[What to do]: Filter the entries for lines with the word "RAMP".

╭─ The data

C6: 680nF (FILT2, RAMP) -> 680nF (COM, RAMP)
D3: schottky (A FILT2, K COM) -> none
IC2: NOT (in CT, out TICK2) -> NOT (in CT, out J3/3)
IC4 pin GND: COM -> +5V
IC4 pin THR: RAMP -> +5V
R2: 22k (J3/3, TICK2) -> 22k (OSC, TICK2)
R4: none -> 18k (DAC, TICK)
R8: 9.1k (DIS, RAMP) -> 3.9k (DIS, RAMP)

╰─
╭─ The data

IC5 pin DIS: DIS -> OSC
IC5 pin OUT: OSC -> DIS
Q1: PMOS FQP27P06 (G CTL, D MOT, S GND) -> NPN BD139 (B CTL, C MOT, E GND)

╰─

[Exercise result]:
C6: 680nF (FILT2, RAMP) -> 680nF (COM, RAMP)
IC4 pin THR: RAMP -> +5V
R8: 9.1k (DIS, RAMP) -> 3.9k (DIS, RAMP)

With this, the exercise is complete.